● Problem to work on
Render every line of the records below as a Markdown table with the columns "Row" and "Text," numbering the rows and leaving out blank lines and the picture.

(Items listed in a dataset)
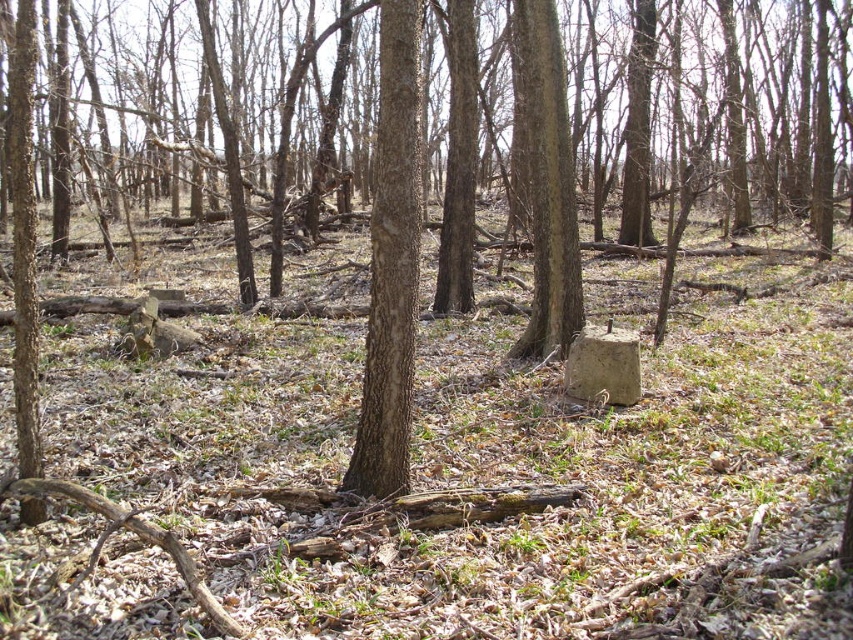
Question: Considering the real-world distances, which object is farthest from the rough bark tree at center?

Choices:
 (A) brown rough bark tree trunk at center
 (B) brown rough bark tree at lower left

Answer: (B)

Question: Does brown rough bark tree trunk at center have a lesser width compared to rough bark tree at center?

Choices:
 (A) no
 (B) yes

Answer: (B)

Question: Which object is closer to the camera taking this photo?

Choices:
 (A) rough bark tree at center
 (B) brown rough bark tree at lower left

Answer: (B)

Question: Among these objects, which one is farthest from the camera?

Choices:
 (A) rough bark tree at center
 (B) brown rough bark tree at lower left

Answer: (A)

Question: Can you confirm if brown rough bark tree trunk at center is smaller than rough bark tree at center?

Choices:
 (A) yes
 (B) no

Answer: (A)

Question: Can you confirm if brown rough bark tree trunk at center is positioned to the right of rough bark tree at center?

Choices:
 (A) no
 (B) yes

Answer: (A)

● Expected answer
| Row | Text |
|---|---|
| 1 | Question: Considering the real-world distances, which object is farthest from the rough bark tree at center? |
| 2 | Choices: |
| 3 |  (A) brown rough bark tree trunk at center |
| 4 |  (B) brown rough bark tree at lower left |
| 5 | Answer: (B) |
| 6 | Question: Does brown rough bark tree trunk at center have a lesser width compared to rough bark tree at center? |
| 7 | Choices: |
| 8 |  (A) no |
| 9 |  (B) yes |
| 10 | Answer: (B) |
| 11 | Question: Which object is closer to the camera taking this photo? |
| 12 | Choices: |
| 13 |  (A) rough bark tree at center |
| 14 |  (B) brown rough bark tree at lower left |
| 15 | Answer: (B) |
| 16 | Question: Among these objects, which one is farthest from the camera? |
| 17 | Choices: |
| 18 |  (A) rough bark tree at center |
| 19 |  (B) brown rough bark tree at lower left |
| 20 | Answer: (A) |
| 21 | Question: Can you confirm if brown rough bark tree trunk at center is smaller than rough bark tree at center? |
| 22 | Choices: |
| 23 |  (A) yes |
| 24 |  (B) no |
| 25 | Answer: (A) |
| 26 | Question: Can you confirm if brown rough bark tree trunk at center is positioned to the right of rough bark tree at center? |
| 27 | Choices: |
| 28 |  (A) no |
| 29 |  (B) yes |
| 30 | Answer: (A) |